■ **WORK REQUEST**:
From the entries that follow, reproduce exactly and only the lines from the line with "Identify all objects" to the line with "Provide list of", endpoints included.

[Remote sensing object lists]
__________________________________________________
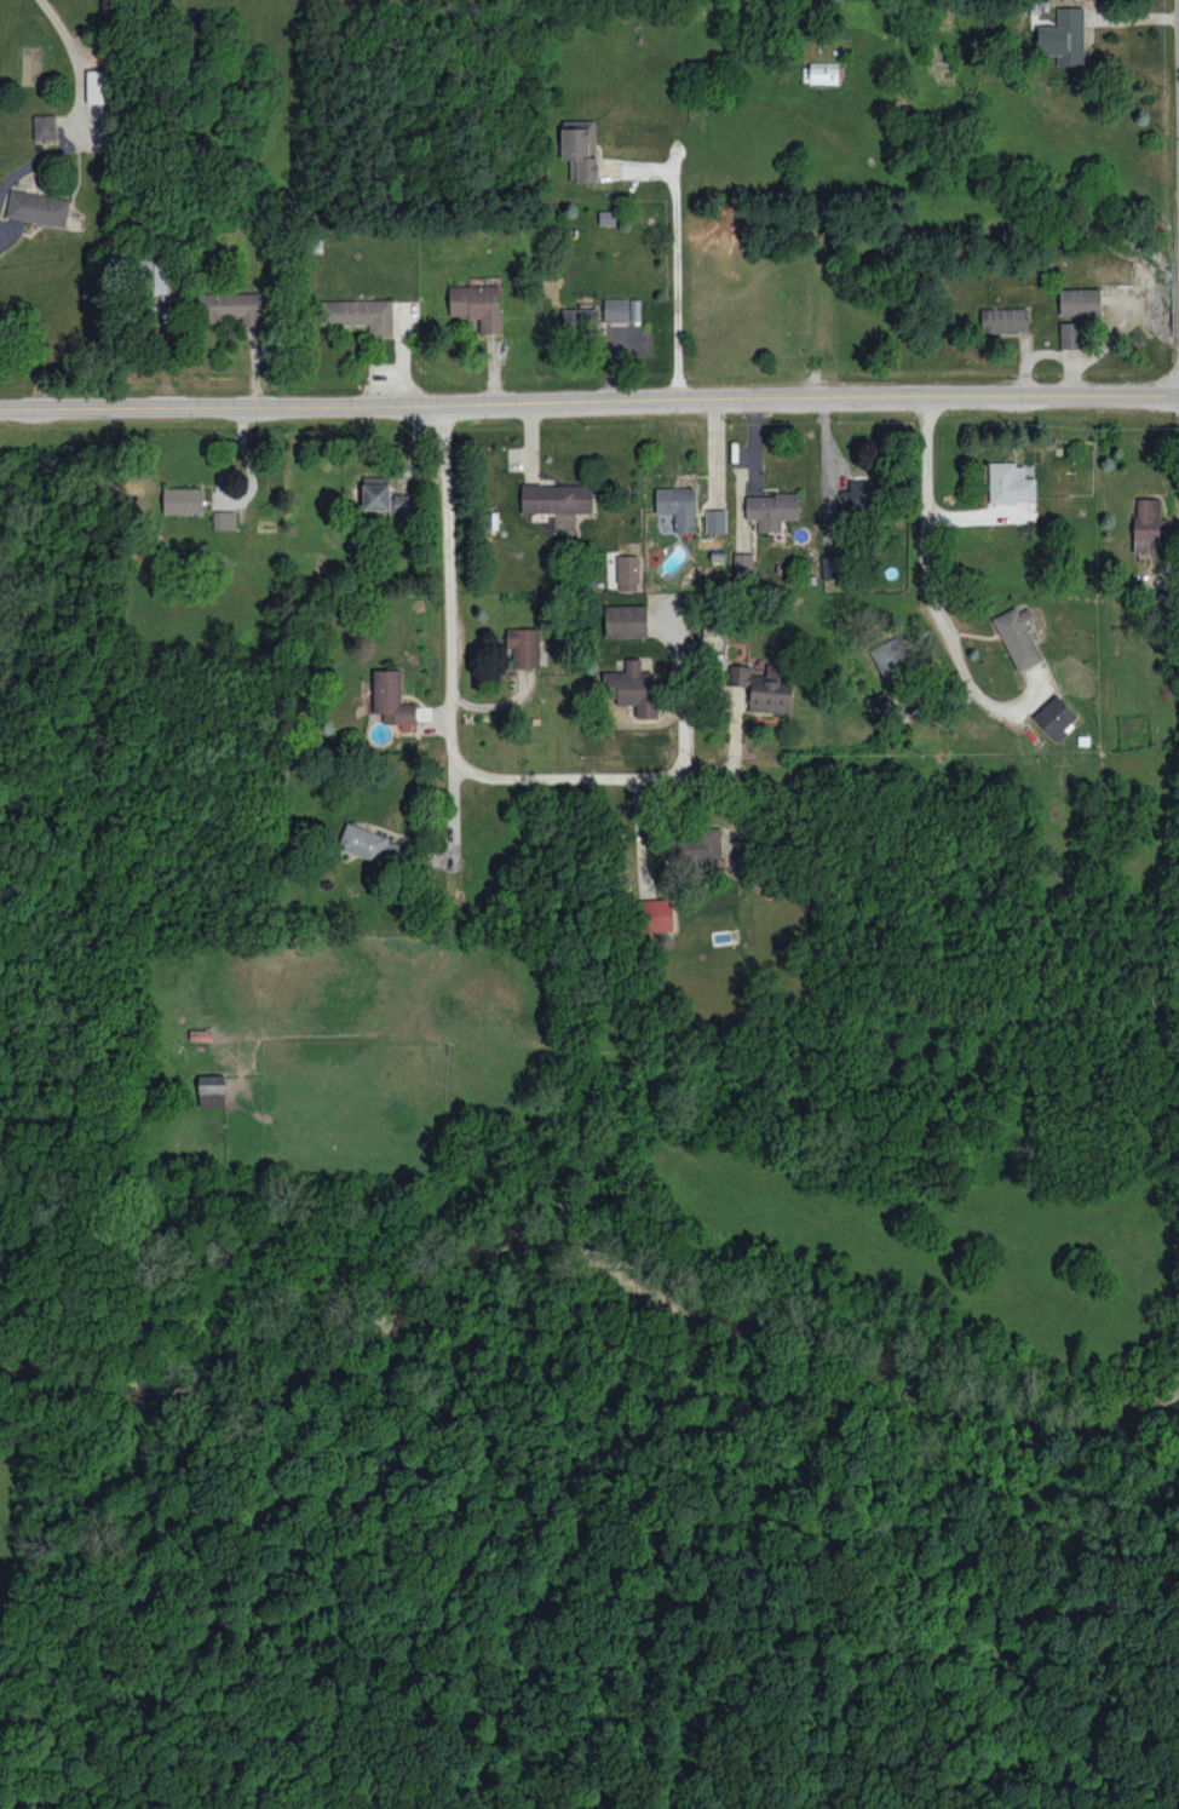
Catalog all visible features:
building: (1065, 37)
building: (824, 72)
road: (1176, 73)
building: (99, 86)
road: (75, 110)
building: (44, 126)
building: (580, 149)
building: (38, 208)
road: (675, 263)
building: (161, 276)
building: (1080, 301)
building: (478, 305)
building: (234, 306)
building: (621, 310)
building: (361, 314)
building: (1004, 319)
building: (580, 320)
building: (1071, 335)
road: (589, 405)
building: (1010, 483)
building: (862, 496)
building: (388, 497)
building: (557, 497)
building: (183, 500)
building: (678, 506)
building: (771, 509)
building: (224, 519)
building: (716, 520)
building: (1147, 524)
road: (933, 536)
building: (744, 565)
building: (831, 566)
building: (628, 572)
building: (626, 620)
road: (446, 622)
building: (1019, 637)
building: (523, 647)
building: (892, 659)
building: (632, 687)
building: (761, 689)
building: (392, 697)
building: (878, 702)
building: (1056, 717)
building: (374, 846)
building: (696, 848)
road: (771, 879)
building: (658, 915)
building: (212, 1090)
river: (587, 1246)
__________________________________________________
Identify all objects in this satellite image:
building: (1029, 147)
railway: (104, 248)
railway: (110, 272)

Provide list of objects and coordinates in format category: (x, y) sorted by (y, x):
__________________________________________________
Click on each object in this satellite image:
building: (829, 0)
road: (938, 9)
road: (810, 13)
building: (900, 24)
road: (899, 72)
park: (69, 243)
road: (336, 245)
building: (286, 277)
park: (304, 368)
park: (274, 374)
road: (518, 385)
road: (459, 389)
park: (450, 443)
__________________________________________________
■ **WRITTEN REPLY**:
Identify all objects in this satellite image:
building: (1029, 147)
railway: (104, 248)
railway: (110, 272)

Provide list of objects and coordinates in format category: (x, y) sorted by (y, x):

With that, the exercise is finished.